(Records contained in a dataset)
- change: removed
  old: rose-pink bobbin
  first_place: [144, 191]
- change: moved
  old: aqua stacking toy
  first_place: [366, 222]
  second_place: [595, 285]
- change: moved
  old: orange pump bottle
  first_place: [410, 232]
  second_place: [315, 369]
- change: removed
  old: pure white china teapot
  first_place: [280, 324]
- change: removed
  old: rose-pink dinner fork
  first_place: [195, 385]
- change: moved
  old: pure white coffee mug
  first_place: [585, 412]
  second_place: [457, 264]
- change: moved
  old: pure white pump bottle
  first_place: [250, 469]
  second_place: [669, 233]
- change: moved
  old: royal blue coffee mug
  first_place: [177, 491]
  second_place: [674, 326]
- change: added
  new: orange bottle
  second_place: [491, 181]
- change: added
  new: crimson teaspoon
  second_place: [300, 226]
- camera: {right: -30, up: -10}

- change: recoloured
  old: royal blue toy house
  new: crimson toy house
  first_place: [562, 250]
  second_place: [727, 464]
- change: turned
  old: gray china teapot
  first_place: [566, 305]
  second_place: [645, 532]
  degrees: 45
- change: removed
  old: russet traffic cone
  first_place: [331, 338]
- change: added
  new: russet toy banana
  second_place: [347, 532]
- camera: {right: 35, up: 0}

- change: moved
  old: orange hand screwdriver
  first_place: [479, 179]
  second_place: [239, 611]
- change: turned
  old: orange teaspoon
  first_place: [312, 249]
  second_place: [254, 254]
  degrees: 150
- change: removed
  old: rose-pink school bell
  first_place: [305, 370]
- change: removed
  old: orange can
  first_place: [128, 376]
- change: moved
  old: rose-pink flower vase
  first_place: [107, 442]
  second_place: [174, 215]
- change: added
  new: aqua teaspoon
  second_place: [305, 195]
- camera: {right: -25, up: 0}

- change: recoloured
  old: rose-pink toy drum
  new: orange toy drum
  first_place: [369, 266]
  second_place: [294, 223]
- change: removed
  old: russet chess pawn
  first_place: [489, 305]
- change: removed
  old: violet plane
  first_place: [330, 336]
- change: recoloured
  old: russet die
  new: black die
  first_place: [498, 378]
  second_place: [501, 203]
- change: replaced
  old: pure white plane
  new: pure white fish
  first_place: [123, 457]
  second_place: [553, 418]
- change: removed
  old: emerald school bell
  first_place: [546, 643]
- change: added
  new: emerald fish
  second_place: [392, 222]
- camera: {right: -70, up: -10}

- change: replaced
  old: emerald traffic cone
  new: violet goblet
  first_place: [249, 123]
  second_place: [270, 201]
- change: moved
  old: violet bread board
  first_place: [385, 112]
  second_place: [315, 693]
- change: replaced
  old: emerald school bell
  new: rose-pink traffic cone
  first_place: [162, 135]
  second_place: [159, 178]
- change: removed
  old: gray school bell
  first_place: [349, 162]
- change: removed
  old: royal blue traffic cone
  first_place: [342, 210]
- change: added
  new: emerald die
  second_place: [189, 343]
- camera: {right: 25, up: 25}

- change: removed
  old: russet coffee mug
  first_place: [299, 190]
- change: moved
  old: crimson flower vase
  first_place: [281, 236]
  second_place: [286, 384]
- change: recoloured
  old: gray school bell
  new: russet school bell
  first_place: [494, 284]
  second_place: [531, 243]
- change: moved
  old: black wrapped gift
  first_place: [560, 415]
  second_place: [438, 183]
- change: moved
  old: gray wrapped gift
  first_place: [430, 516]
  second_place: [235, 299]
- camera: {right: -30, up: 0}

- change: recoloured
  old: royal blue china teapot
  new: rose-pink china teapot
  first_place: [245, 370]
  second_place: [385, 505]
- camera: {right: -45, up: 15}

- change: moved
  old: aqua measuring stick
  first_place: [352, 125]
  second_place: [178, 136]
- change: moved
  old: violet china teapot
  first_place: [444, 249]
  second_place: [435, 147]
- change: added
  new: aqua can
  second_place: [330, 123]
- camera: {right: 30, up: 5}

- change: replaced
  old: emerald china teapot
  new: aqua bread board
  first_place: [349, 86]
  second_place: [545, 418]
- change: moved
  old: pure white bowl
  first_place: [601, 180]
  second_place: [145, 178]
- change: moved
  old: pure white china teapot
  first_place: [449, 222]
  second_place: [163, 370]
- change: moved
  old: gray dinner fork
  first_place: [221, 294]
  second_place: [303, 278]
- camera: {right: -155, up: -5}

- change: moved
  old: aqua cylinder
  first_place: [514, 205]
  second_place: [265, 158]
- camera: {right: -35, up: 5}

Exercise prompt:
Copy each line above containing the string "bottle".

Output for this task:
  old: orange pump bottle
  old: pure white pump bottle
  new: orange bottle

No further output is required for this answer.